ASSIGNED TASK — Repeat nothing but the lines below running from the one containing "R6: 10k (+5V, IC2/PB2) -> 10k (+5V, N_14)" to the one containing "R11: 36k (+5V, N_14) -> 36k (+5V, IC2/PB2)". Keep both end lines.

[Start of Attachment]

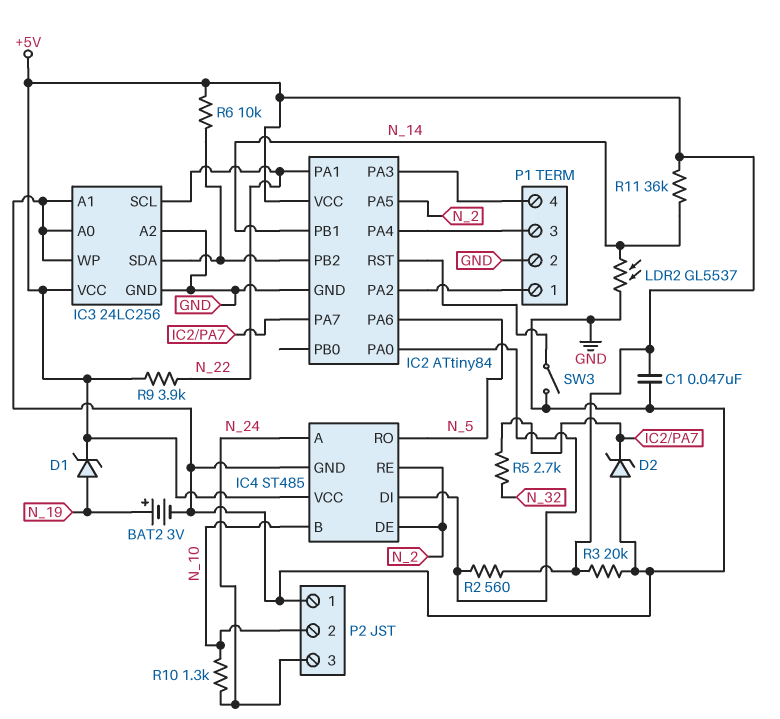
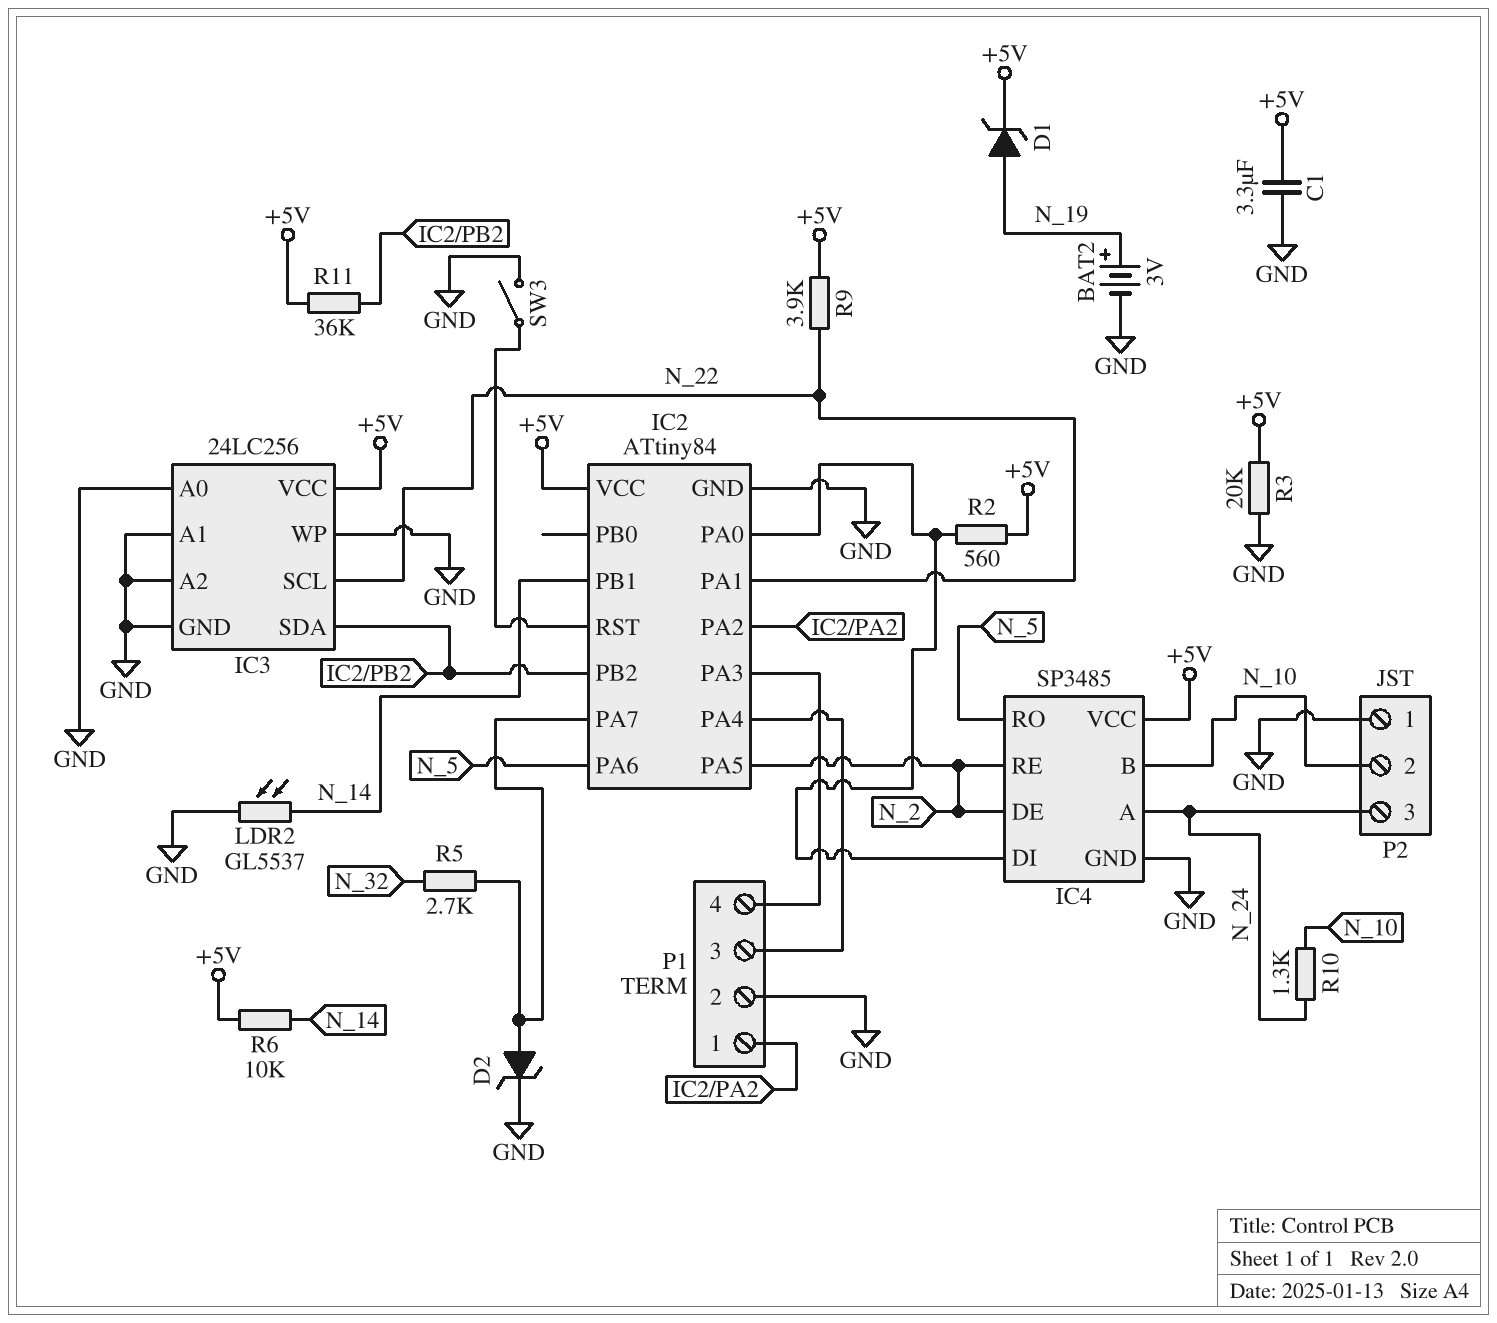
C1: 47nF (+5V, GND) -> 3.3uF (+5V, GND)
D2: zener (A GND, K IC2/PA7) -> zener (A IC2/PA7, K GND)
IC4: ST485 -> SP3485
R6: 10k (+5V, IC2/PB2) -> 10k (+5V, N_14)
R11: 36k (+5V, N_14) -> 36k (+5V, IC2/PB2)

[End of Attachment]
[Start of Attachment]

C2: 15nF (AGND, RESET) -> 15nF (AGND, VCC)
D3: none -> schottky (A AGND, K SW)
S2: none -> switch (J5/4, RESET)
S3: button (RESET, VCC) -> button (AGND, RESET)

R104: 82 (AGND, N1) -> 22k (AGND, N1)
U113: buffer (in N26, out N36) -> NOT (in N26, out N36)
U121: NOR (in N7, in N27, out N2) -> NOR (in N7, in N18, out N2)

[End of Attachment]

ANSWER TO THIS PROBLEM —
R6: 10k (+5V, IC2/PB2) -> 10k (+5V, N_14)
R11: 36k (+5V, N_14) -> 36k (+5V, IC2/PB2)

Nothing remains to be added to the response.